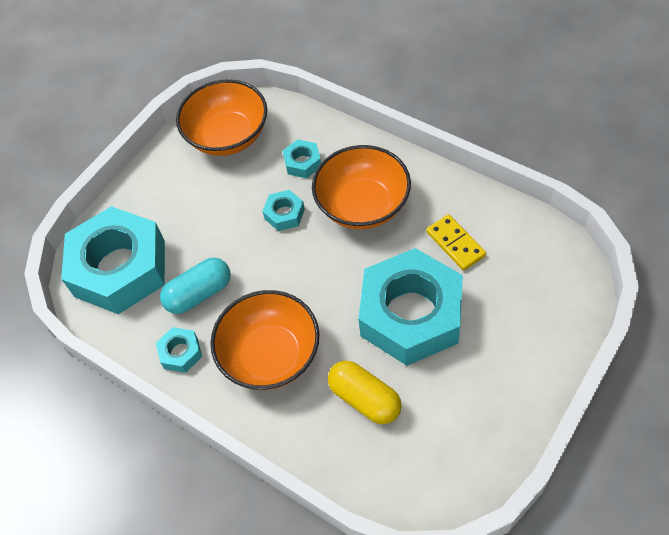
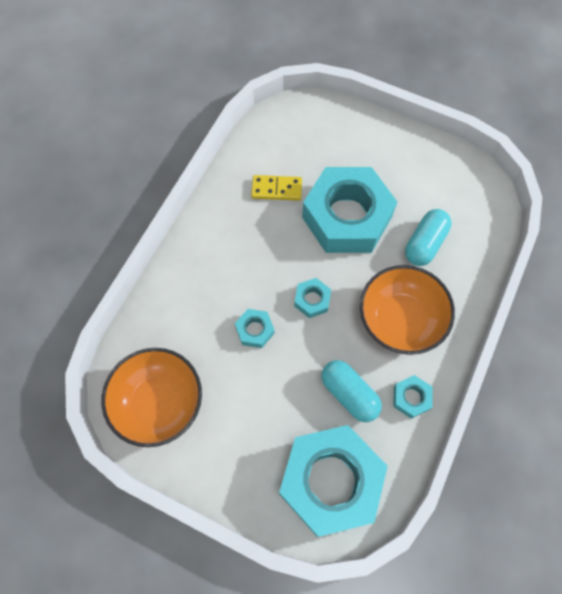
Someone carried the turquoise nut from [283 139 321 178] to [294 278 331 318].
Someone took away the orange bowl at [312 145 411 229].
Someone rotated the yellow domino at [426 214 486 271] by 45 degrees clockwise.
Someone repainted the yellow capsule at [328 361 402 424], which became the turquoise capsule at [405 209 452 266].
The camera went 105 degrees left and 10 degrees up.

* * *

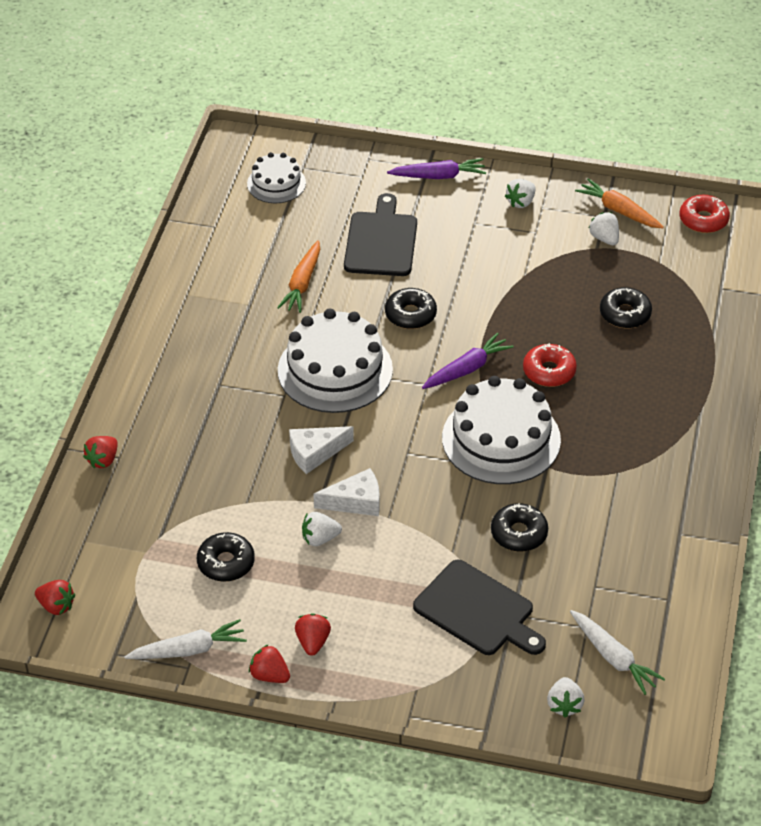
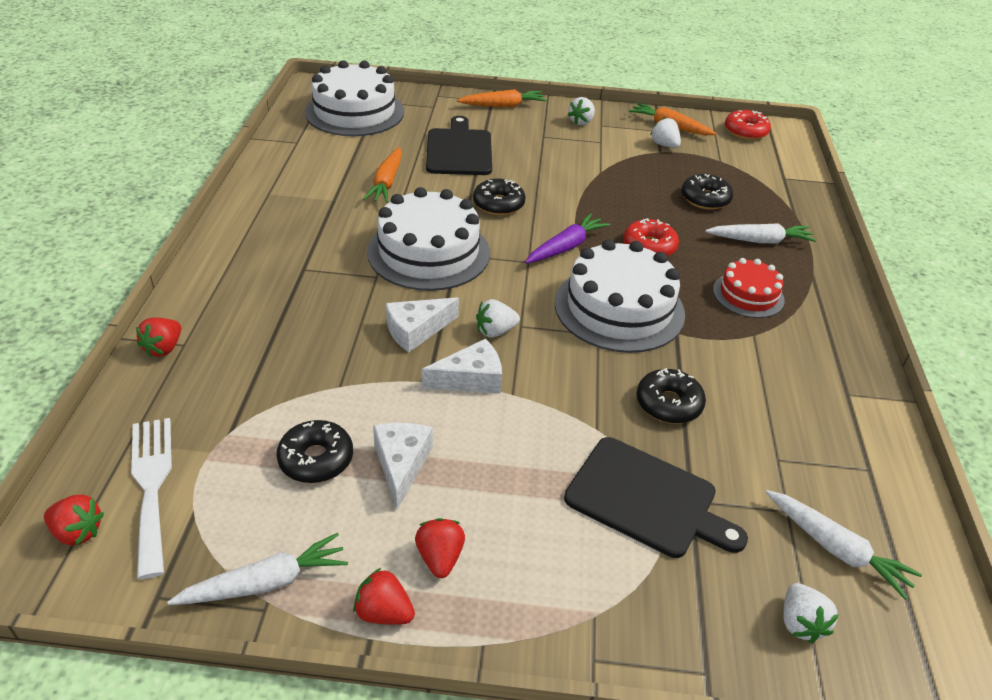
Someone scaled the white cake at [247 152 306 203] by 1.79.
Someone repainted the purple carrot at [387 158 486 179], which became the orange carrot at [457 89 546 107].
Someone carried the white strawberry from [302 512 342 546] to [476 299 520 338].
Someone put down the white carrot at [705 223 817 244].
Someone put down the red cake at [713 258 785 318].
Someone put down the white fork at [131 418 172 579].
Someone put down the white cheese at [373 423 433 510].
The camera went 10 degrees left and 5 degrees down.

--

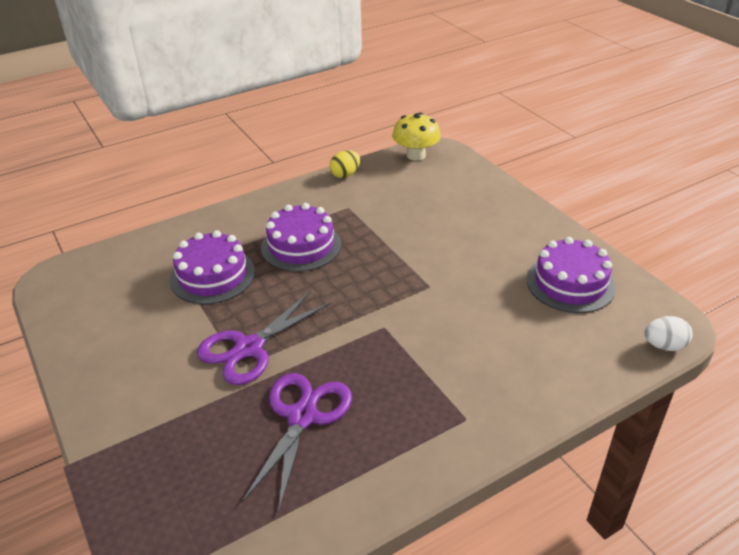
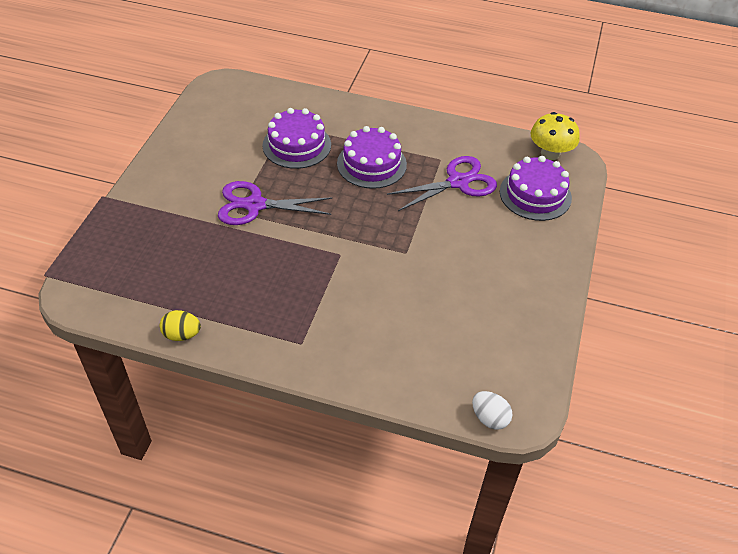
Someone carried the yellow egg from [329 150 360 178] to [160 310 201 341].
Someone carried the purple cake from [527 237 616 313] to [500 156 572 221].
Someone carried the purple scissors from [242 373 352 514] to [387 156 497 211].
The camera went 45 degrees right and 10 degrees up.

*Problem statement*. Gather up every line in the data above that contains the word "camera", copying each one.

*Answer*.
The camera went 105 degrees left and 10 degrees up.
The camera went 10 degrees left and 5 degrees down.
The camera went 45 degrees right and 10 degrees up.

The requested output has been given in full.